Begin with the line in which "camera: 45 degrees right, 5 degrees up" appears and end with the final line of the entries. Retype each one exactly and add nothing.
┏━━
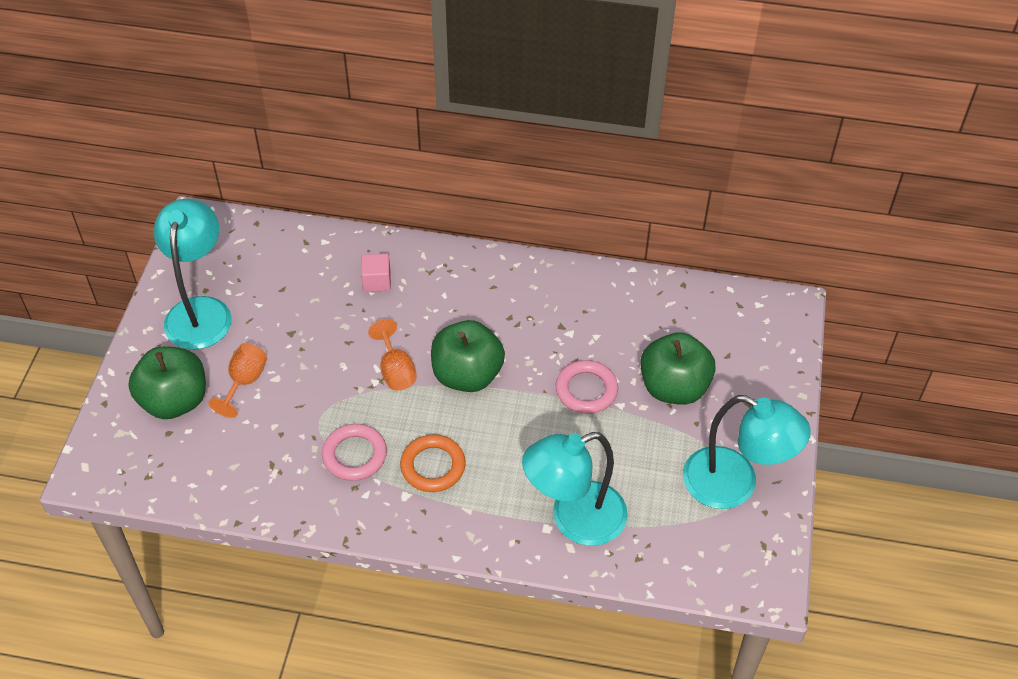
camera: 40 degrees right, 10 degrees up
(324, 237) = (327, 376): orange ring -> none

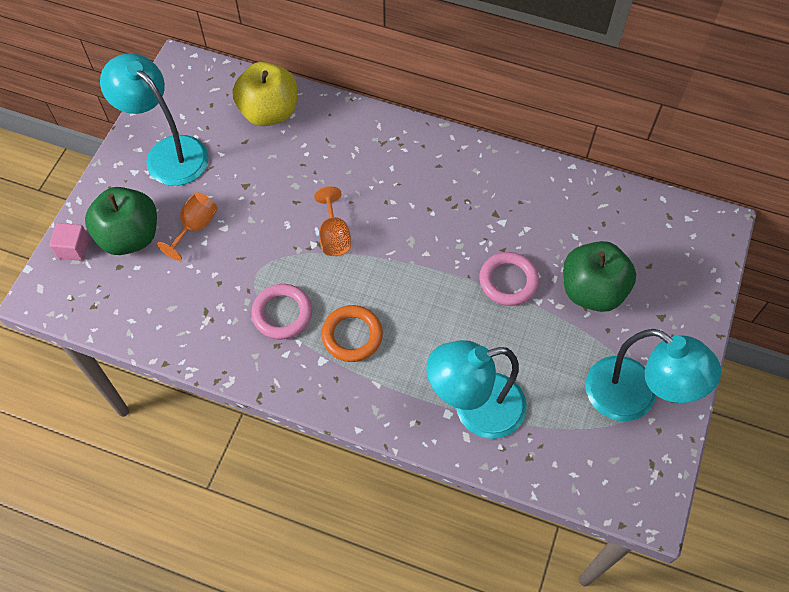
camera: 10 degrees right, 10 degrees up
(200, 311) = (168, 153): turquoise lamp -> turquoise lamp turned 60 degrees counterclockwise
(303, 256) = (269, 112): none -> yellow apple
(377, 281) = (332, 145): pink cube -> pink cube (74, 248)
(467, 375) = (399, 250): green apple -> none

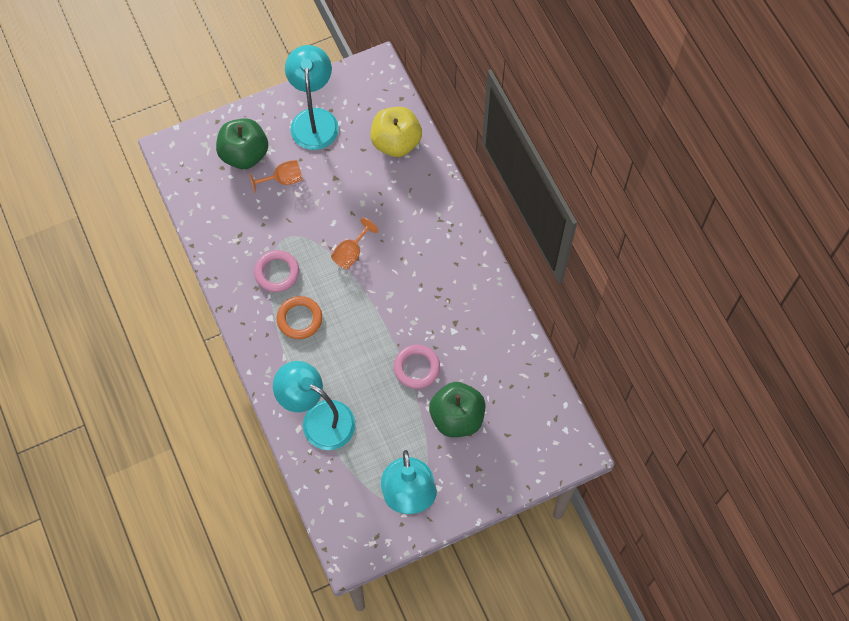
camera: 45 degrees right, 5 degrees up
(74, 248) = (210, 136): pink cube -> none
┗━━
→ **Result for this task**:
camera: 45 degrees right, 5 degrees up
(74, 248) = (210, 136): pink cube -> none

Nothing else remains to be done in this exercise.